Only the pictures are to be left out; set down the rest of the records exactly.

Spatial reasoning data
━━━
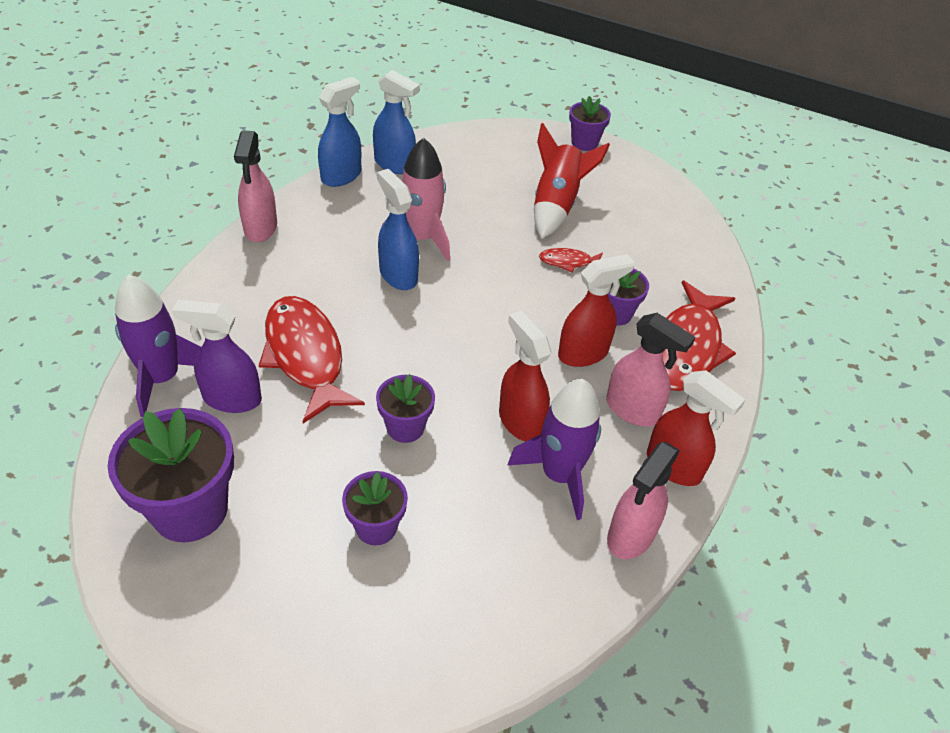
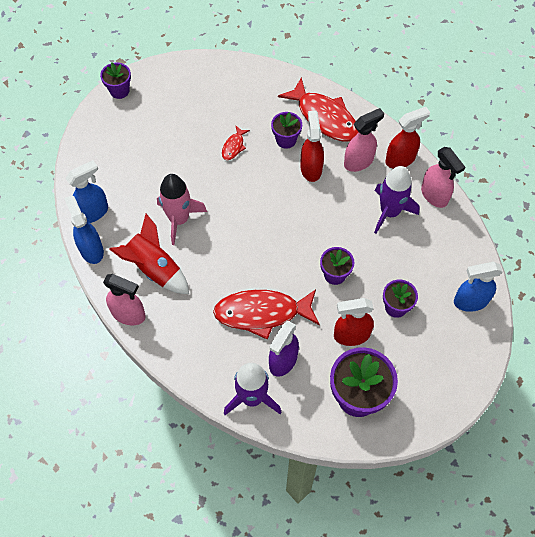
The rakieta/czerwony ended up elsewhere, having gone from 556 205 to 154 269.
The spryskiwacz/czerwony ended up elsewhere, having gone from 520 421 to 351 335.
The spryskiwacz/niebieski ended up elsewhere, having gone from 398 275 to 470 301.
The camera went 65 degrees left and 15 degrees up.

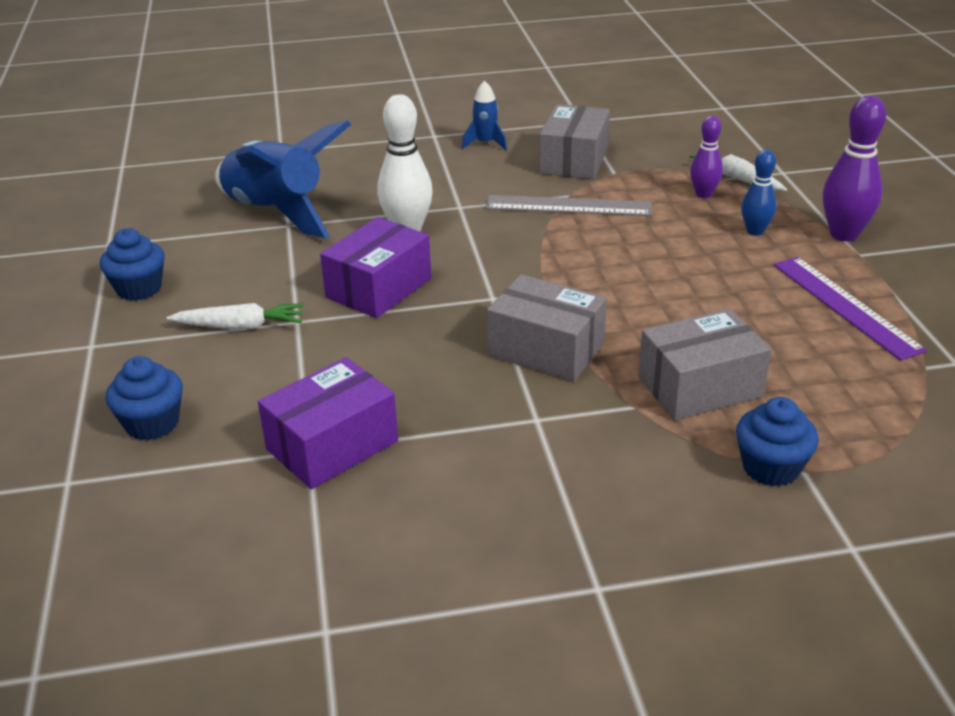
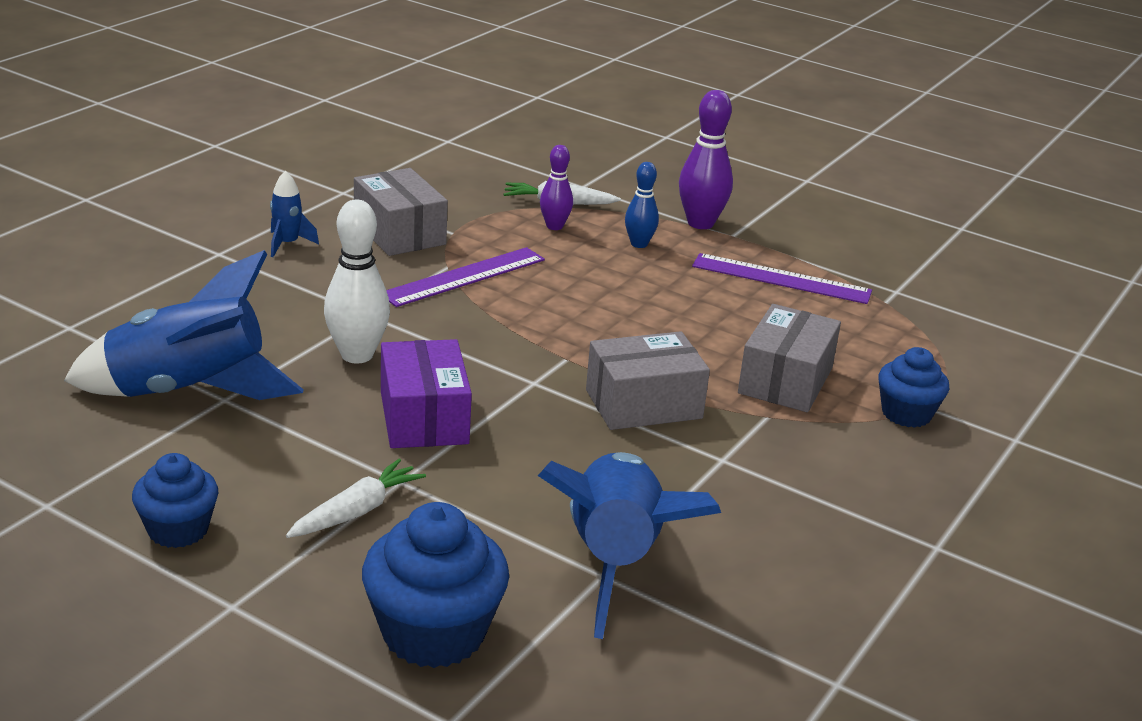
The size of the muffinka/niebieski at 152 423 changed by a factor of 1.61.
What was the linijka/szary at 568 206 turned into the linijka/fioletowy at 464 277.
Where the pudełko/fioletowy stood at 332 445, the rakieta/niebieski came to stand at 615 561.
The camera went 50 degrees left and 5 degrees down.

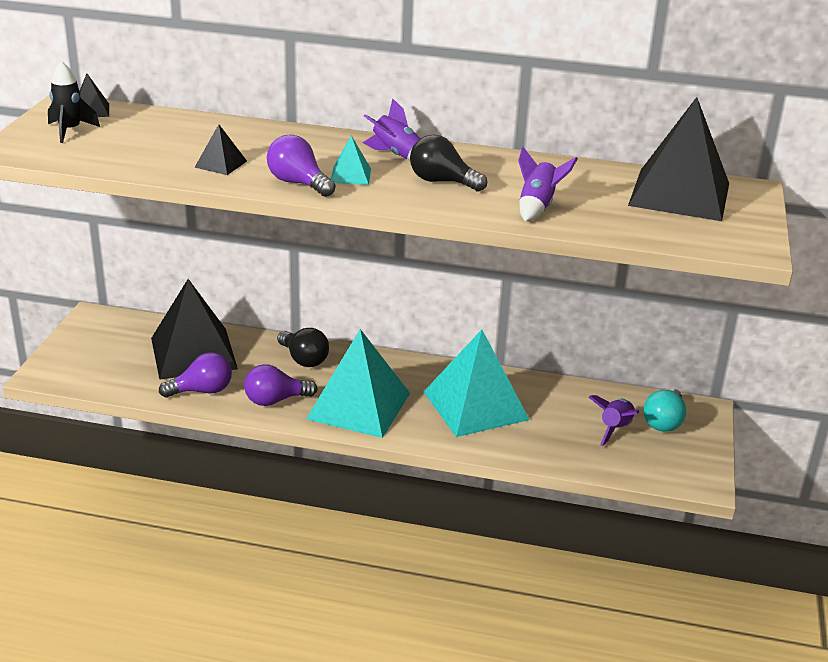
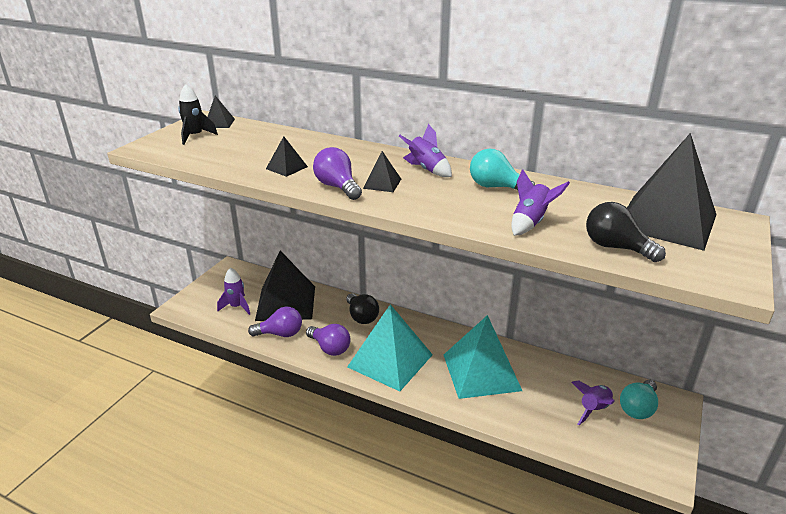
The second view gained the rakieta/fioletowy at 237 306.
The żarówka/fioletowy at 275 400 ended up facing another way, 135 degrees counterclockwise from before.
What was the piramida/turkusowy at 350 175 turned into the piramida/czarny at 382 183.
The second view gained the żarówka/turkusowy at 496 187.
The żarówka/czarny ended up elsewhere, having gone from 442 182 to 616 247.
The camera went 15 degrees right and 0 degrees up.

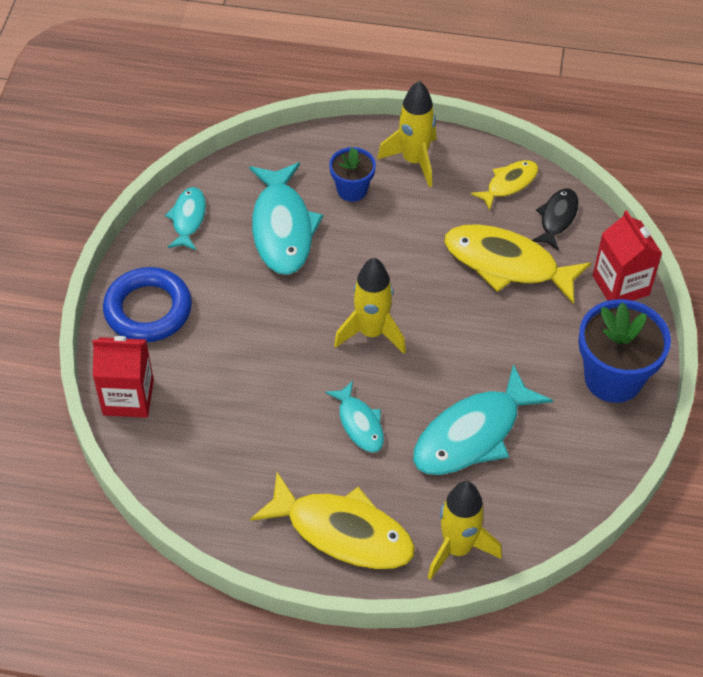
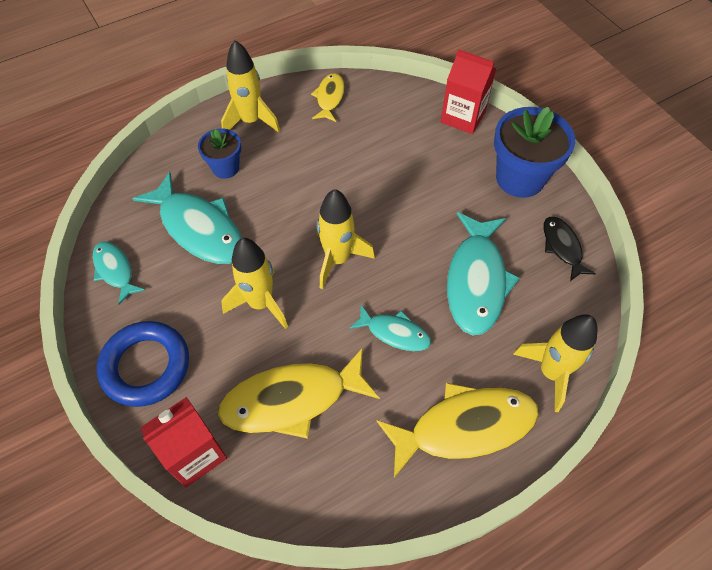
The ryba/żółty ended up elsewhere, having gone from 507 264 to 292 399.
The second view gained the rakieta/żółty at 260 303.
The ryba/czarny ended up elsewhere, having gone from 557 218 to 562 247.
The camera went 40 degrees left and 5 degrees up.

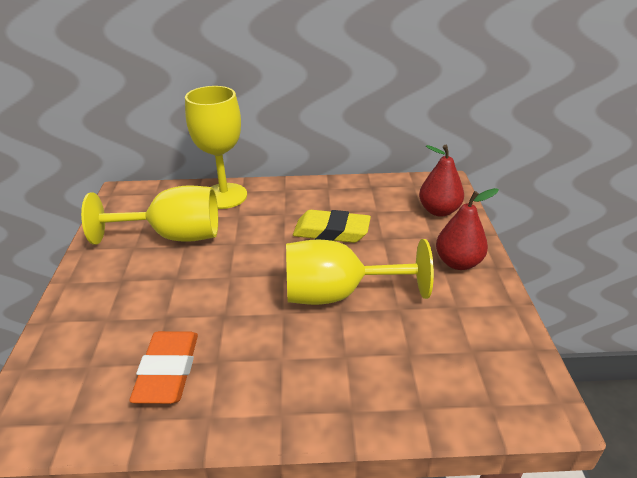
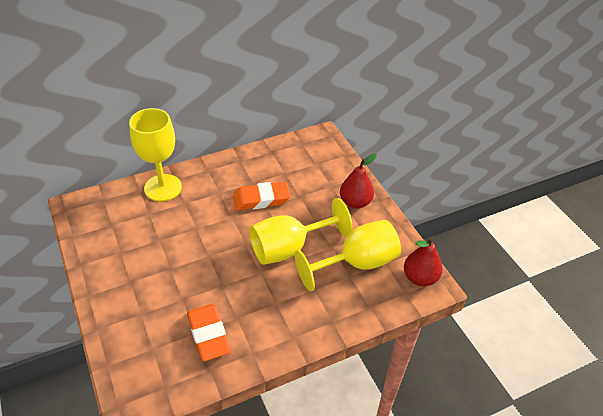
What was the gumka do mazania/żółty at 331 232 turned into the gumka do mazania/pomarańczowy at 261 199.
The kielich/żółty ended up elsewhere, having gone from 173 236 to 356 263.
The gruszka/czerwony ended up elsewhere, having gone from 439 211 to 420 278.
The camera went 25 degrees left and 10 degrees up.

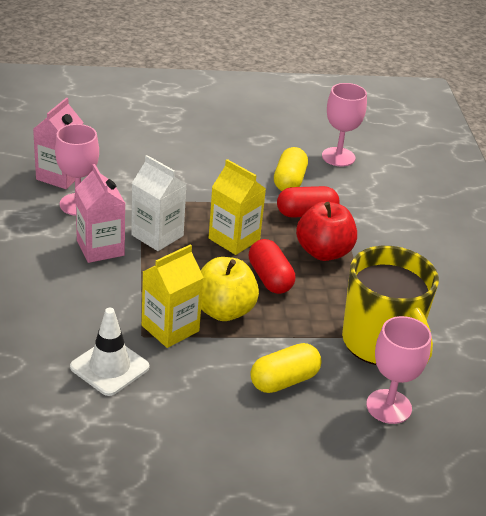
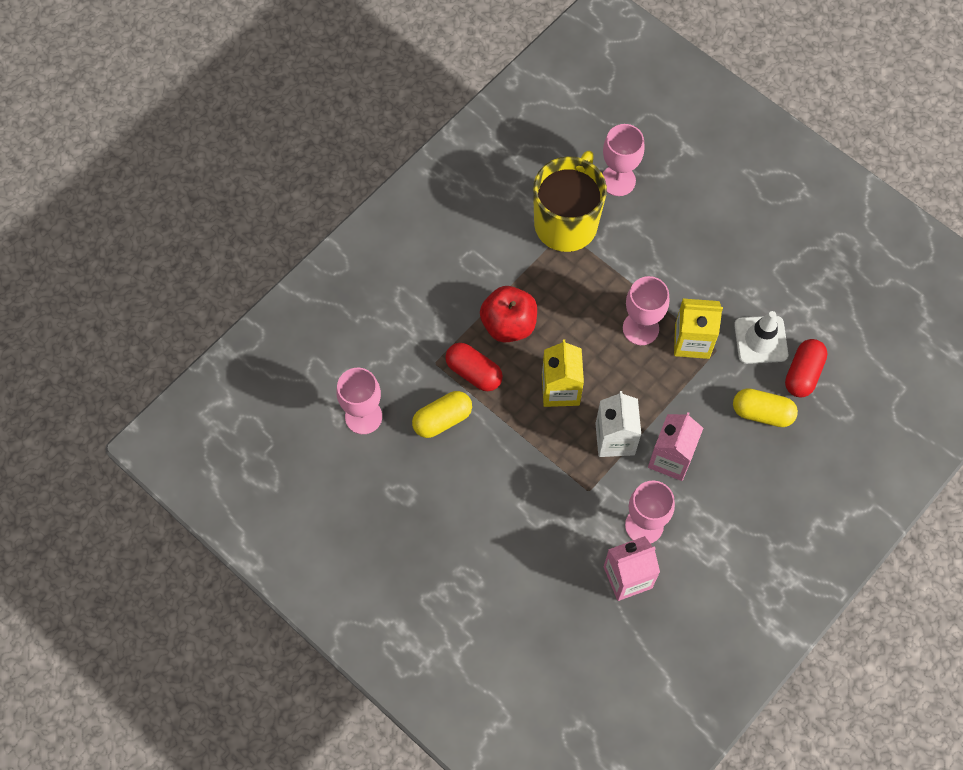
Where the jabłko/żółty stood at 223 310, the kielich/różowy came to stand at 640 328.
The kapsułka/żółty ended up elsewhere, having gone from 284 380 to 762 413.
The kapsułka/czerwony ended up elsewhere, having gone from 270 278 to 803 373.
The camera went 130 degrees left and 30 degrees up.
━━━
• REPLY:
The rakieta/czerwony ended up elsewhere, having gone from 556 205 to 154 269.
The spryskiwacz/czerwony ended up elsewhere, having gone from 520 421 to 351 335.
The spryskiwacz/niebieski ended up elsewhere, having gone from 398 275 to 470 301.
The camera went 65 degrees left and 15 degrees up.

The size of the muffinka/niebieski at 152 423 changed by a factor of 1.61.
What was the linijka/szary at 568 206 turned into the linijka/fioletowy at 464 277.
Where the pudełko/fioletowy stood at 332 445, the rakieta/niebieski came to stand at 615 561.
The camera went 50 degrees left and 5 degrees down.

The second view gained the rakieta/fioletowy at 237 306.
The żarówka/fioletowy at 275 400 ended up facing another way, 135 degrees counterclockwise from before.
What was the piramida/turkusowy at 350 175 turned into the piramida/czarny at 382 183.
The second view gained the żarówka/turkusowy at 496 187.
The żarówka/czarny ended up elsewhere, having gone from 442 182 to 616 247.
The camera went 15 degrees right and 0 degrees up.

The ryba/żółty ended up elsewhere, having gone from 507 264 to 292 399.
The second view gained the rakieta/żółty at 260 303.
The ryba/czarny ended up elsewhere, having gone from 557 218 to 562 247.
The camera went 40 degrees left and 5 degrees up.

What was the gumka do mazania/żółty at 331 232 turned into the gumka do mazania/pomarańczowy at 261 199.
The kielich/żółty ended up elsewhere, having gone from 173 236 to 356 263.
The gruszka/czerwony ended up elsewhere, having gone from 439 211 to 420 278.
The camera went 25 degrees left and 10 degrees up.

Where the jabłko/żółty stood at 223 310, the kielich/różowy came to stand at 640 328.
The kapsułka/żółty ended up elsewhere, having gone from 284 380 to 762 413.
The kapsułka/czerwony ended up elsewhere, having gone from 270 278 to 803 373.
The camera went 130 degrees left and 30 degrees up.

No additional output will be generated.